→ **Task details**: The records that follow are to be copied word for word. Pictures should be omitted.

→ **Supplied material**:
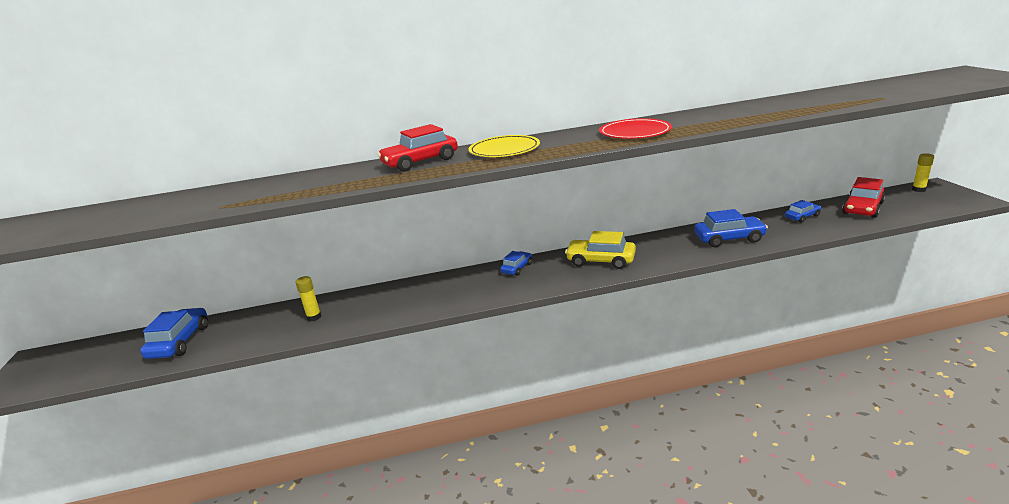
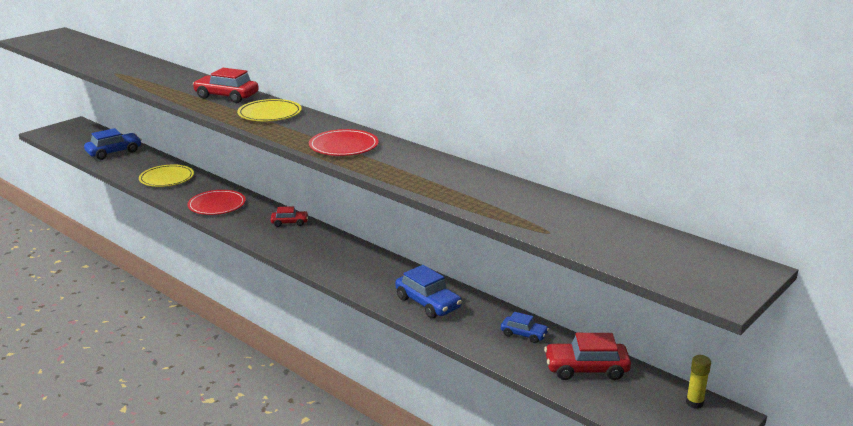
camera: 50 degrees right, 0 degrees up
yellow glue stick [295,276,321,321] -> yellow plate [139,164,194,187]
blue car [500,251,532,276] -> red car [271,206,308,227]
yellow car [565,231,636,269] -> none
none -> red plate [187,190,246,215]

→ **Answer box**:
camera: 50 degrees right, 0 degrees up
yellow glue stick [295,276,321,321] -> yellow plate [139,164,194,187]
blue car [500,251,532,276] -> red car [271,206,308,227]
yellow car [565,231,636,269] -> none
none -> red plate [187,190,246,215]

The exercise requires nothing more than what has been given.